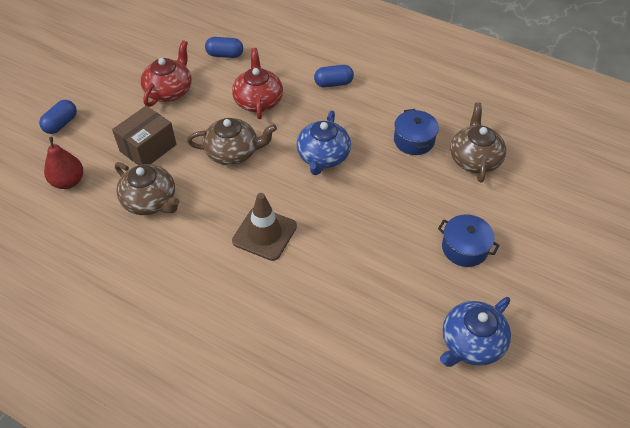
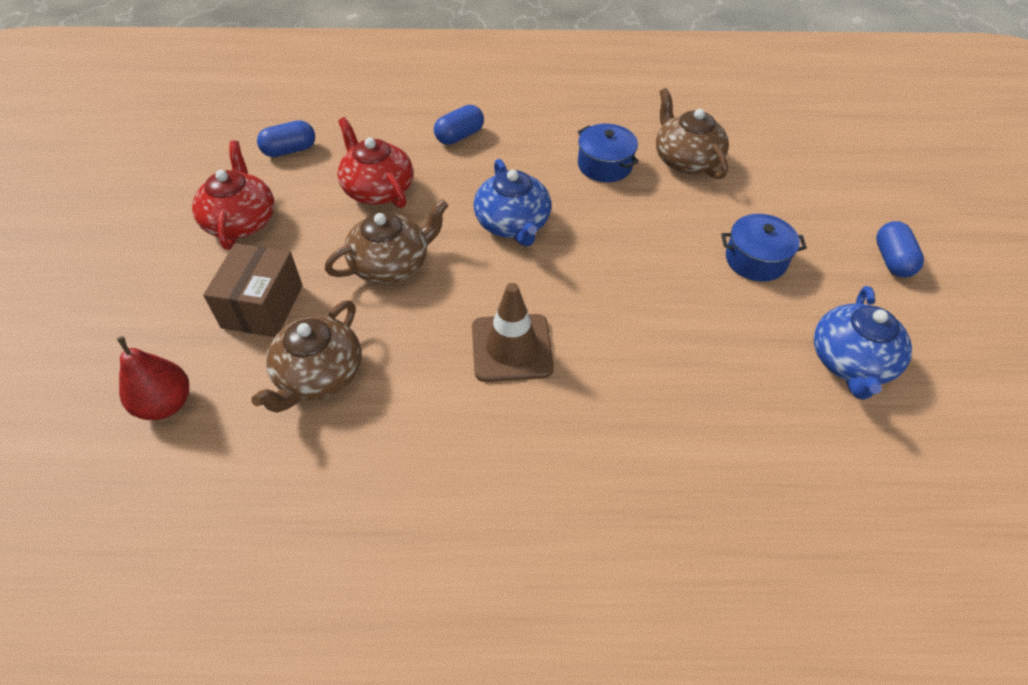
camera: 30 degrees left, 0 degrees up
blue capsule [39,100,77,134] -> blue capsule moved to [876,221,924,277]
brown teapot [115,162,180,215] -> brown teapot turned 105 degrees clockwise [251,300,361,413]

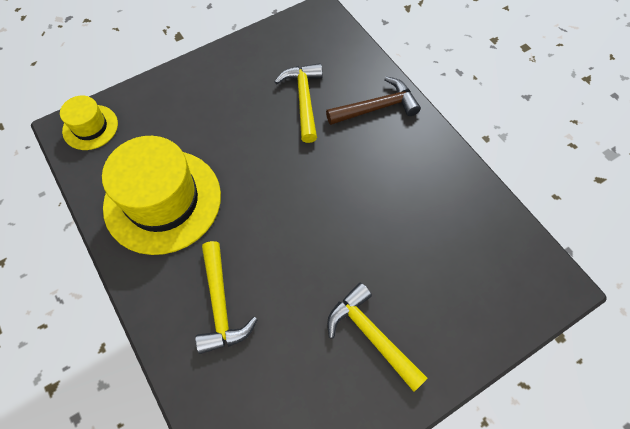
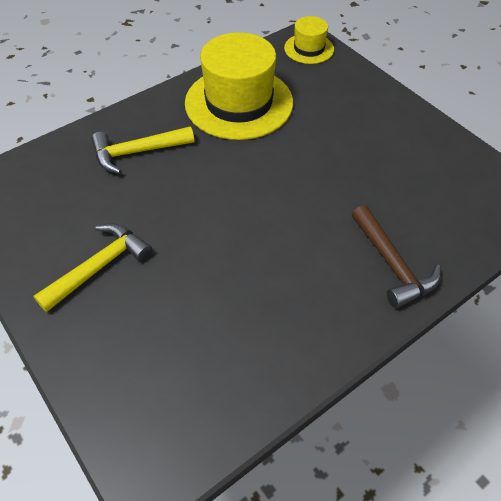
camera: 85 degrees right, 10 degrees down
yellow hammer [275,63,322,143] -> none

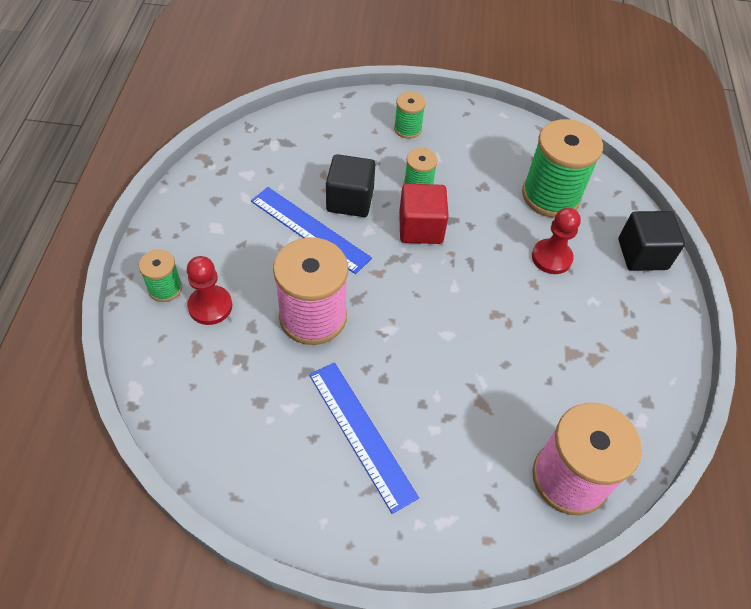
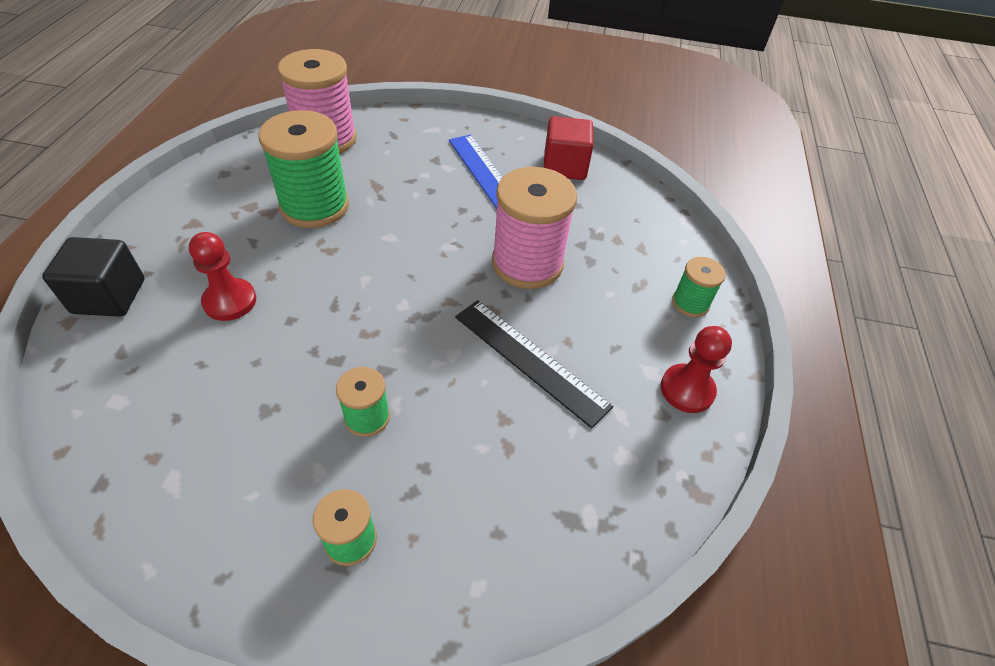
camera: 175 degrees left, 5 degrees down
red pawn [187,256,232,325] -> red pawn moved to [661,326,732,413]
blue ruler [251,187,372,274] -> black ruler [455,300,613,428]
black cube [326,154,375,217] -> none
red cube [399,184,449,244] -> red cube moved to [544,116,594,180]
green spool [522,119,603,218] -> green spool moved to [259,110,349,228]

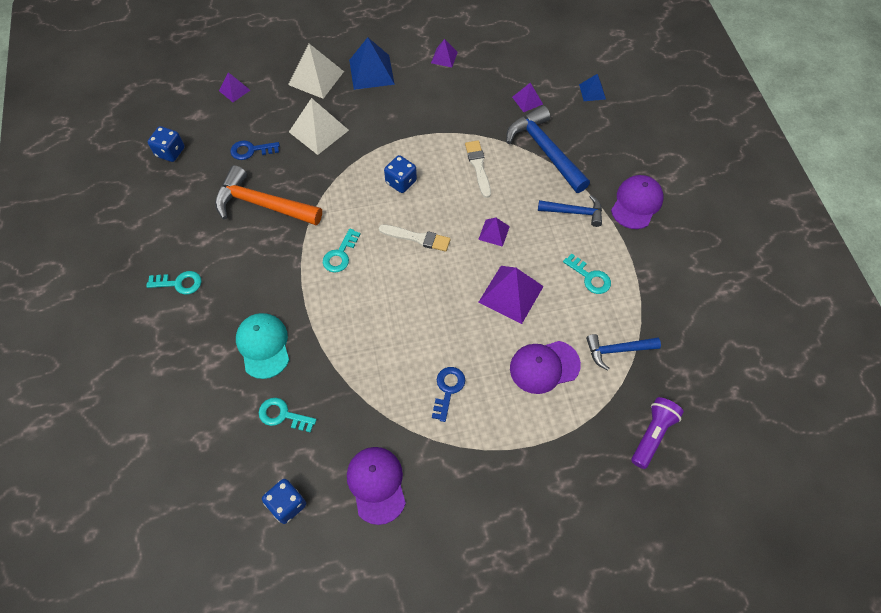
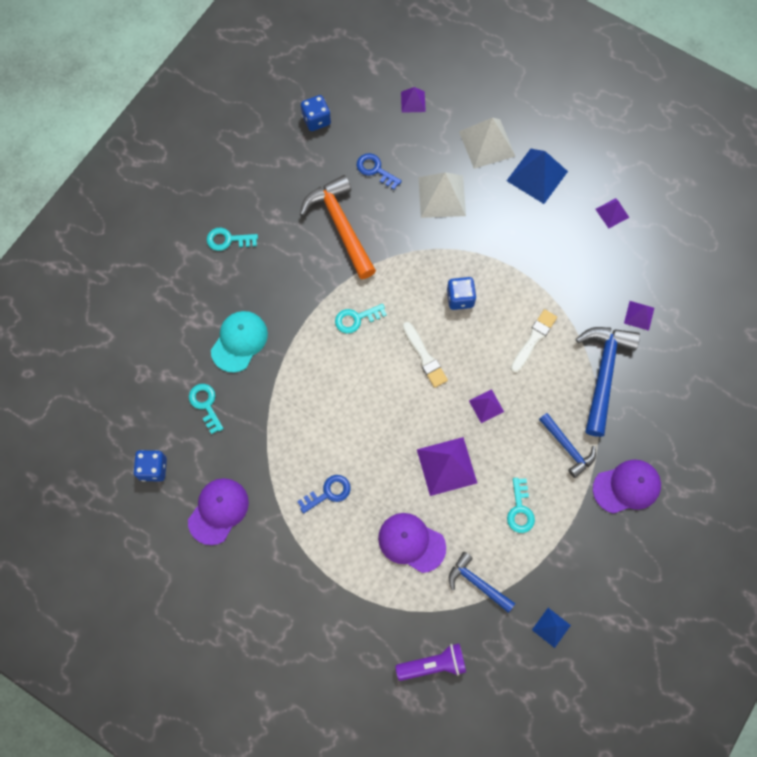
camera: 45 degrees right, 10 degrees up
turquoise key [146,271,202,295] -> turquoise key turned 135 degrees clockwise [207,228,258,251]
blue pyramid [579,74,606,101] -> blue pyramid moved to [532,608,571,648]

++++

— TASK GOAL —
Please write out, word for word, each line from the one with "camera: 175 degrees left, 5 degrees down" to the last line of the data, keeping both ends and omitting pictures.

— SOLUTION FOR THIS PROBLEM —
camera: 175 degrees left, 5 degrees down
red pawn [187,256,232,325] -> red pawn moved to [661,326,732,413]
blue ruler [251,187,372,274] -> black ruler [455,300,613,428]
black cube [326,154,375,217] -> none
red cube [399,184,449,244] -> red cube moved to [544,116,594,180]
green spool [522,119,603,218] -> green spool moved to [259,110,349,228]

camera: 45 degrees right, 10 degrees up
turquoise key [146,271,202,295] -> turquoise key turned 135 degrees clockwise [207,228,258,251]
blue pyramid [579,74,606,101] -> blue pyramid moved to [532,608,571,648]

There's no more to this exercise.